THE PROBLEM:
Retype the entries in full.

.....

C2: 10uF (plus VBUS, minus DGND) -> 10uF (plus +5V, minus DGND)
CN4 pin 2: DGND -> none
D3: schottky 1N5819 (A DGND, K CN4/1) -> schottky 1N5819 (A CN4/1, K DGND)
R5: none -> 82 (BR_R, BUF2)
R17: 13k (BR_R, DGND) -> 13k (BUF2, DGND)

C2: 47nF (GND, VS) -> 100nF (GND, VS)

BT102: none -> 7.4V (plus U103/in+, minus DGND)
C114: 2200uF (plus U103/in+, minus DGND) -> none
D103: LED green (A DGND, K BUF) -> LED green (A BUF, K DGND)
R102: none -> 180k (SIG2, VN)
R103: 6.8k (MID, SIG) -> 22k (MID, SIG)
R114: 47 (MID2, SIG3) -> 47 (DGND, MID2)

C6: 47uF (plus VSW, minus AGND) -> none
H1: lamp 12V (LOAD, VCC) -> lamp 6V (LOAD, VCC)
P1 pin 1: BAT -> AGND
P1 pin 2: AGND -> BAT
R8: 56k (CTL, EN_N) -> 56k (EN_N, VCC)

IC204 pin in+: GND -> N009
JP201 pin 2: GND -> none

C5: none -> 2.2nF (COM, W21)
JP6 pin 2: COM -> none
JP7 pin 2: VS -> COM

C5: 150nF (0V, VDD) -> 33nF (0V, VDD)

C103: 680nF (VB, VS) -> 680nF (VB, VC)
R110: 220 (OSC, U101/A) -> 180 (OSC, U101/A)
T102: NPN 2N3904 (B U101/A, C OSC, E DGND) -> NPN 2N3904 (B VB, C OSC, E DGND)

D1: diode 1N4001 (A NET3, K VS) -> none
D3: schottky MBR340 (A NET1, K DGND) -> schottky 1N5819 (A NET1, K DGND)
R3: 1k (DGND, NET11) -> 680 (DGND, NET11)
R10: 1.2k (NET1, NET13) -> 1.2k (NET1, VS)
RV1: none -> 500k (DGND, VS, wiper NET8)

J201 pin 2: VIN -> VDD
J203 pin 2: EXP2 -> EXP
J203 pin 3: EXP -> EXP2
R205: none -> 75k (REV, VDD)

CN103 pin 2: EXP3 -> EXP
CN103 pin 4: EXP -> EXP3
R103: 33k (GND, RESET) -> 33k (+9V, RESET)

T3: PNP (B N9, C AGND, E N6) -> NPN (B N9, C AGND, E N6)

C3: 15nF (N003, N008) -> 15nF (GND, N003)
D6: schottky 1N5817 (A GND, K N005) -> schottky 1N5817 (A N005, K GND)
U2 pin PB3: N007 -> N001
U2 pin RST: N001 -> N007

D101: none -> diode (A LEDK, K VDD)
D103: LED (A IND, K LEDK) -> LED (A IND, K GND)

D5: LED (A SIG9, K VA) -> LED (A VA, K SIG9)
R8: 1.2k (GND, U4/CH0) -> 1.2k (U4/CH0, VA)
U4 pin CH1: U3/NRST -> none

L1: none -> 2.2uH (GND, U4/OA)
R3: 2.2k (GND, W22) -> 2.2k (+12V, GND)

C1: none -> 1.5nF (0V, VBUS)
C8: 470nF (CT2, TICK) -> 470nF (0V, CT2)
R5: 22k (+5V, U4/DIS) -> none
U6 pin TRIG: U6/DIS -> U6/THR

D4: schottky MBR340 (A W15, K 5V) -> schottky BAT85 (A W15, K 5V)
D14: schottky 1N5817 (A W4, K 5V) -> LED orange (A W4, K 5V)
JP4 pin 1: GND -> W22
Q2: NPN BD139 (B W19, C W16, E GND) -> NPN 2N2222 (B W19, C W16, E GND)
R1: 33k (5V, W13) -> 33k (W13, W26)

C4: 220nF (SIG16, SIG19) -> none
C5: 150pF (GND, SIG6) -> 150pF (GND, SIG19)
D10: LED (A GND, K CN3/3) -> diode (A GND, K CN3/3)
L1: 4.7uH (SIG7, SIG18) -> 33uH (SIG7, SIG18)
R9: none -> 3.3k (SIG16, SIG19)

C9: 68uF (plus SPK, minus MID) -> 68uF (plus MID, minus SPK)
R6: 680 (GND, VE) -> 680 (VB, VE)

.....

ANSWER:
C2: 10uF (plus VBUS, minus DGND) -> 10uF (plus +5V, minus DGND)
CN4 pin 2: DGND -> none
D3: schottky 1N5819 (A DGND, K CN4/1) -> schottky 1N5819 (A CN4/1, K DGND)
R5: none -> 82 (BR_R, BUF2)
R17: 13k (BR_R, DGND) -> 13k (BUF2, DGND)

C2: 47nF (GND, VS) -> 100nF (GND, VS)

BT102: none -> 7.4V (plus U103/in+, minus DGND)
C114: 2200uF (plus U103/in+, minus DGND) -> none
D103: LED green (A DGND, K BUF) -> LED green (A BUF, K DGND)
R102: none -> 180k (SIG2, VN)
R103: 6.8k (MID, SIG) -> 22k (MID, SIG)
R114: 47 (MID2, SIG3) -> 47 (DGND, MID2)

C6: 47uF (plus VSW, minus AGND) -> none
H1: lamp 12V (LOAD, VCC) -> lamp 6V (LOAD, VCC)
P1 pin 1: BAT -> AGND
P1 pin 2: AGND -> BAT
R8: 56k (CTL, EN_N) -> 56k (EN_N, VCC)

IC204 pin in+: GND -> N009
JP201 pin 2: GND -> none

C5: none -> 2.2nF (COM, W21)
JP6 pin 2: COM -> none
JP7 pin 2: VS -> COM

C5: 150nF (0V, VDD) -> 33nF (0V, VDD)

C103: 680nF (VB, VS) -> 680nF (VB, VC)
R110: 220 (OSC, U101/A) -> 180 (OSC, U101/A)
T102: NPN 2N3904 (B U101/A, C OSC, E DGND) -> NPN 2N3904 (B VB, C OSC, E DGND)

D1: diode 1N4001 (A NET3, K VS) -> none
D3: schottky MBR340 (A NET1, K DGND) -> schottky 1N5819 (A NET1, K DGND)
R3: 1k (DGND, NET11) -> 680 (DGND, NET11)
R10: 1.2k (NET1, NET13) -> 1.2k (NET1, VS)
RV1: none -> 500k (DGND, VS, wiper NET8)

J201 pin 2: VIN -> VDD
J203 pin 2: EXP2 -> EXP
J203 pin 3: EXP -> EXP2
R205: none -> 75k (REV, VDD)

CN103 pin 2: EXP3 -> EXP
CN103 pin 4: EXP -> EXP3
R103: 33k (GND, RESET) -> 33k (+9V, RESET)

T3: PNP (B N9, C AGND, E N6) -> NPN (B N9, C AGND, E N6)

C3: 15nF (N003, N008) -> 15nF (GND, N003)
D6: schottky 1N5817 (A GND, K N005) -> schottky 1N5817 (A N005, K GND)
U2 pin PB3: N007 -> N001
U2 pin RST: N001 -> N007

D101: none -> diode (A LEDK, K VDD)
D103: LED (A IND, K LEDK) -> LED (A IND, K GND)

D5: LED (A SIG9, K VA) -> LED (A VA, K SIG9)
R8: 1.2k (GND, U4/CH0) -> 1.2k (U4/CH0, VA)
U4 pin CH1: U3/NRST -> none

L1: none -> 2.2uH (GND, U4/OA)
R3: 2.2k (GND, W22) -> 2.2k (+12V, GND)

C1: none -> 1.5nF (0V, VBUS)
C8: 470nF (CT2, TICK) -> 470nF (0V, CT2)
R5: 22k (+5V, U4/DIS) -> none
U6 pin TRIG: U6/DIS -> U6/THR

D4: schottky MBR340 (A W15, K 5V) -> schottky BAT85 (A W15, K 5V)
D14: schottky 1N5817 (A W4, K 5V) -> LED orange (A W4, K 5V)
JP4 pin 1: GND -> W22
Q2: NPN BD139 (B W19, C W16, E GND) -> NPN 2N2222 (B W19, C W16, E GND)
R1: 33k (5V, W13) -> 33k (W13, W26)

C4: 220nF (SIG16, SIG19) -> none
C5: 150pF (GND, SIG6) -> 150pF (GND, SIG19)
D10: LED (A GND, K CN3/3) -> diode (A GND, K CN3/3)
L1: 4.7uH (SIG7, SIG18) -> 33uH (SIG7, SIG18)
R9: none -> 3.3k (SIG16, SIG19)

C9: 68uF (plus SPK, minus MID) -> 68uF (plus MID, minus SPK)
R6: 680 (GND, VE) -> 680 (VB, VE)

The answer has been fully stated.